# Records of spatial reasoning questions
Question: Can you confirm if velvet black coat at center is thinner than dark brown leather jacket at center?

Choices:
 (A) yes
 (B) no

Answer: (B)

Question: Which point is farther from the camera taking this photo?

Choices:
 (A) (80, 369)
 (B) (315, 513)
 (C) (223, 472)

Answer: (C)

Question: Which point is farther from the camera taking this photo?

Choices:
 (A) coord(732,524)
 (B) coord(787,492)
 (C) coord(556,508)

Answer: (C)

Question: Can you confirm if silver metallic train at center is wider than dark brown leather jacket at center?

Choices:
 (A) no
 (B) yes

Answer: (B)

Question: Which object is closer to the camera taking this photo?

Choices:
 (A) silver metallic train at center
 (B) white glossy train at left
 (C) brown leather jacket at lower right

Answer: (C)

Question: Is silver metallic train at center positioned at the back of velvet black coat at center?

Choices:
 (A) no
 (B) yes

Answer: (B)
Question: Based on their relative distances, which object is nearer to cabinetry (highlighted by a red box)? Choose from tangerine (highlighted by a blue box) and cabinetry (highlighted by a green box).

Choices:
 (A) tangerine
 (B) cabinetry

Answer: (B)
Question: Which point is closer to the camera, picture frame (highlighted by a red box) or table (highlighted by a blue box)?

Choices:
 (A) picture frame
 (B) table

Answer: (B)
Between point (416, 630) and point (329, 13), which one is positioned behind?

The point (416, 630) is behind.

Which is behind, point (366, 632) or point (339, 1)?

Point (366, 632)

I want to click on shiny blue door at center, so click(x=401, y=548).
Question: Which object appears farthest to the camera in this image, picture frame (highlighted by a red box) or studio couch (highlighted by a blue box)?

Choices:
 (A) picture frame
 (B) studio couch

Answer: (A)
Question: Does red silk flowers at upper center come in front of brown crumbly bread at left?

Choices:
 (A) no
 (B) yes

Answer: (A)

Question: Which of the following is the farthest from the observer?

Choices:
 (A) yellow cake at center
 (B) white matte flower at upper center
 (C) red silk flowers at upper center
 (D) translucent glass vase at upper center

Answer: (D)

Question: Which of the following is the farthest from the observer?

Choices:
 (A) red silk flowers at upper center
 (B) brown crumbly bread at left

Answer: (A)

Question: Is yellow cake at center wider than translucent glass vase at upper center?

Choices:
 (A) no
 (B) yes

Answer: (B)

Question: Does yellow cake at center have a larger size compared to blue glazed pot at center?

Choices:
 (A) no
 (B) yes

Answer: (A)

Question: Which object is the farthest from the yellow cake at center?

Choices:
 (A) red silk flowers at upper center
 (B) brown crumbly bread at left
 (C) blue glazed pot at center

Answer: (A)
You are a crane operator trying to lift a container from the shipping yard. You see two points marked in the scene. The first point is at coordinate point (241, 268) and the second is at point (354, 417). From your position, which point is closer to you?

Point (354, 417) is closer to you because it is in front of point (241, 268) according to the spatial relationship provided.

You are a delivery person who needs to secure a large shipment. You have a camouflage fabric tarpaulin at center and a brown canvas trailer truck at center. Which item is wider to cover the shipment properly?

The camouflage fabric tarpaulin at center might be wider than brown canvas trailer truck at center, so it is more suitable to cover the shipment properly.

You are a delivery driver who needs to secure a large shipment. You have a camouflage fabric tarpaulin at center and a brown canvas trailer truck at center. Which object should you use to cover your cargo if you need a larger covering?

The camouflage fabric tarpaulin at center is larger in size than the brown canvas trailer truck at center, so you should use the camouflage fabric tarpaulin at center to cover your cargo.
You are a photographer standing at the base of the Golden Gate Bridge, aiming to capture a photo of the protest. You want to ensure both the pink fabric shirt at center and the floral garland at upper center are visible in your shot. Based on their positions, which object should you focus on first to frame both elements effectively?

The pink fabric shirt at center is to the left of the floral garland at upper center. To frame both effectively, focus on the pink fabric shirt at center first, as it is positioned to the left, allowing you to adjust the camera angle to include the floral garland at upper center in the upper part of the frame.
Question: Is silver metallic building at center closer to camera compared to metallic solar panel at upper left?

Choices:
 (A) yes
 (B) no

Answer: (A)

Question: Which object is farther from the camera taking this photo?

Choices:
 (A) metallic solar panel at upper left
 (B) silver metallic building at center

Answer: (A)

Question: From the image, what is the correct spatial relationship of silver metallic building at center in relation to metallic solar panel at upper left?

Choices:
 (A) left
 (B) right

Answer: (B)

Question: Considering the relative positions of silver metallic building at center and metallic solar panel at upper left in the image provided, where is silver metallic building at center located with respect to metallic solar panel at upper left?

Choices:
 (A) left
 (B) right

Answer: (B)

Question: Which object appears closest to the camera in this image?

# REQUIREMENTS
Can you write out, unchanged, the lines of the records above, beginning with the line containing "Which is behind, point" and going through the line containing "Point (354, 417) is"?

# CORRECT OUTPUT
Which is behind, point (366, 632) or point (339, 1)?

Point (366, 632)

I want to click on shiny blue door at center, so click(x=401, y=548).
Question: Which object appears farthest to the camera in this image, picture frame (highlighted by a red box) or studio couch (highlighted by a blue box)?

Choices:
 (A) picture frame
 (B) studio couch

Answer: (A)
Question: Does red silk flowers at upper center come in front of brown crumbly bread at left?

Choices:
 (A) no
 (B) yes

Answer: (A)

Question: Which of the following is the farthest from the observer?

Choices:
 (A) yellow cake at center
 (B) white matte flower at upper center
 (C) red silk flowers at upper center
 (D) translucent glass vase at upper center

Answer: (D)

Question: Which of the following is the farthest from the observer?

Choices:
 (A) red silk flowers at upper center
 (B) brown crumbly bread at left

Answer: (A)

Question: Is yellow cake at center wider than translucent glass vase at upper center?

Choices:
 (A) no
 (B) yes

Answer: (B)

Question: Does yellow cake at center have a larger size compared to blue glazed pot at center?

Choices:
 (A) no
 (B) yes

Answer: (A)

Question: Which object is the farthest from the yellow cake at center?

Choices:
 (A) red silk flowers at upper center
 (B) brown crumbly bread at left
 (C) blue glazed pot at center

Answer: (A)
You are a crane operator trying to lift a container from the shipping yard. You see two points marked in the scene. The first point is at coordinate point (241, 268) and the second is at point (354, 417). From your position, which point is closer to you?

Point (354, 417) is closer to you because it is in front of point (241, 268) according to the spatial relationship provided.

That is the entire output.